EXERCISE DETAILS:
As the output, give exactly the lines that run from the one with "[(163,36),(196,34),(194,8),(161,10),(163,36)]" through the end of the records below, and omit pictures.

══════

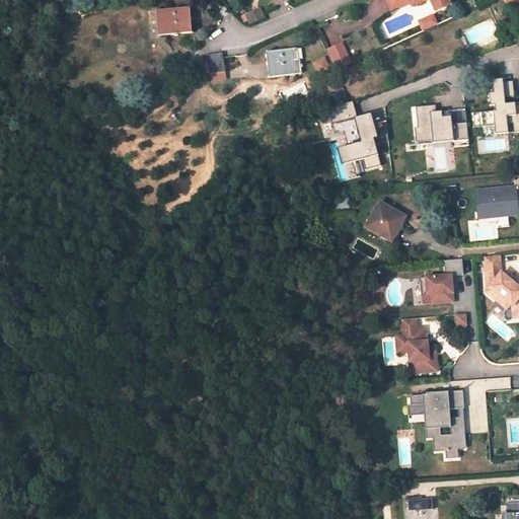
[(414,7),(427,0),(430,0),(436,10),(450,4),(448,0),(386,0),(391,11),(411,2),(414,7)]
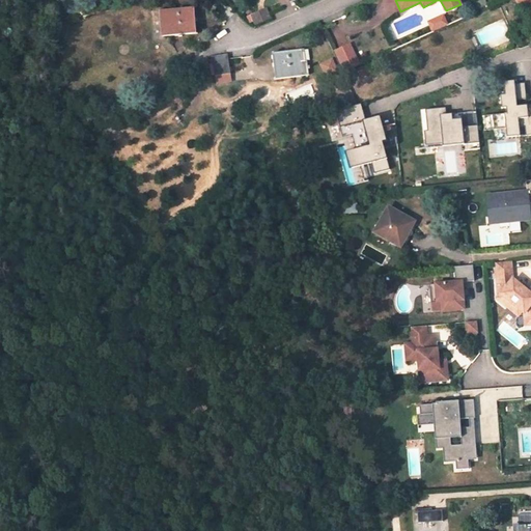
[(163,36),(196,34),(194,8),(161,10),(163,36)]
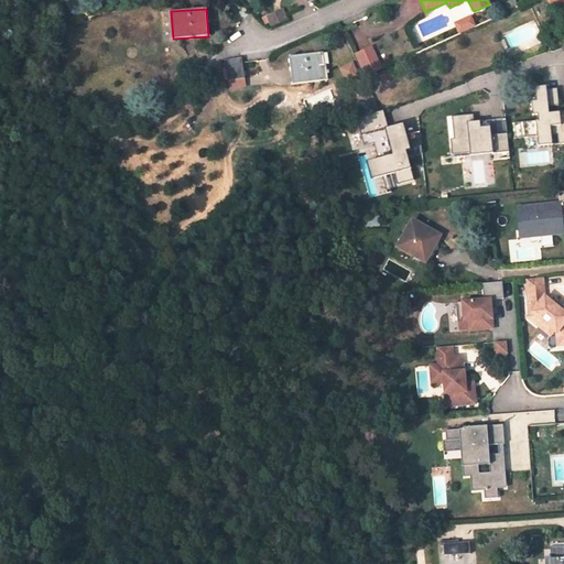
[(457,34),(476,26),(472,15),(453,22),(457,34)]
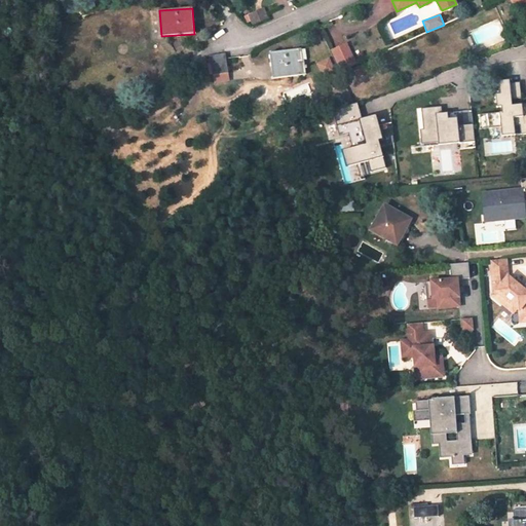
[(12,35),(6,24),(0,27),(0,28),(5,39),(12,35)]
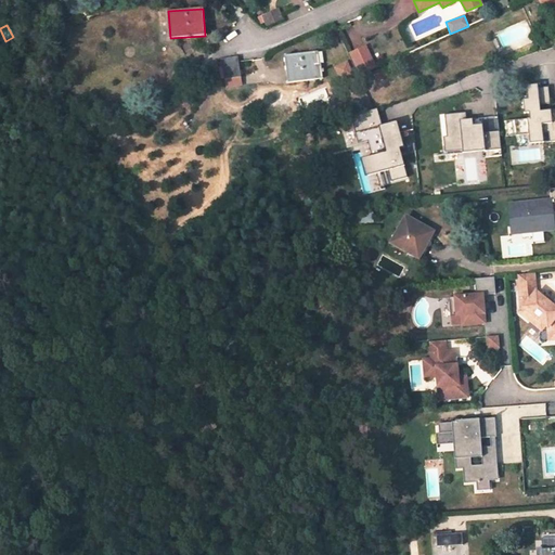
[(374,67),(364,48),(350,54),(359,74),(374,67)]
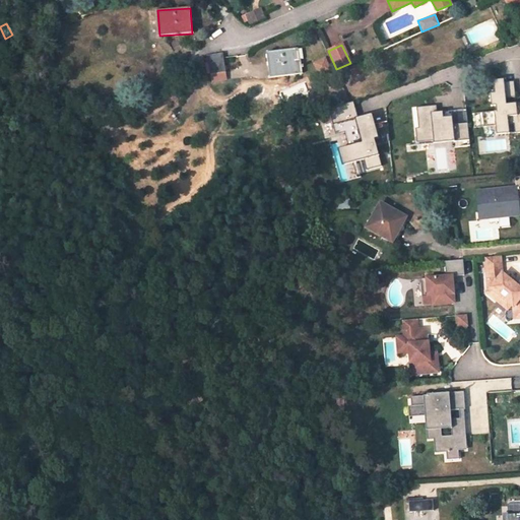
[(302,49),(266,54),(270,78),(301,74),(300,60),(303,59),(302,49)]
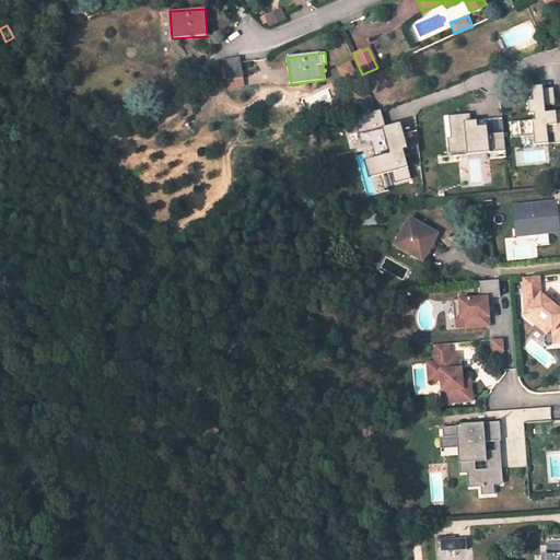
[(22,58),(14,62),(23,76),(31,71),(22,58)]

══════

SOLUTION FOR THIS EXERCISE:
[(163,36),(196,34),(194,8),(161,10),(163,36)]
[(457,34),(476,26),(472,15),(453,22),(457,34)]
[(12,35),(6,24),(0,27),(0,28),(5,39),(12,35)]
[(374,67),(364,48),(350,54),(359,74),(374,67)]
[(302,49),(266,54),(270,78),(301,74),(300,60),(303,59),(302,49)]
[(22,58),(14,62),(23,76),(31,71),(22,58)]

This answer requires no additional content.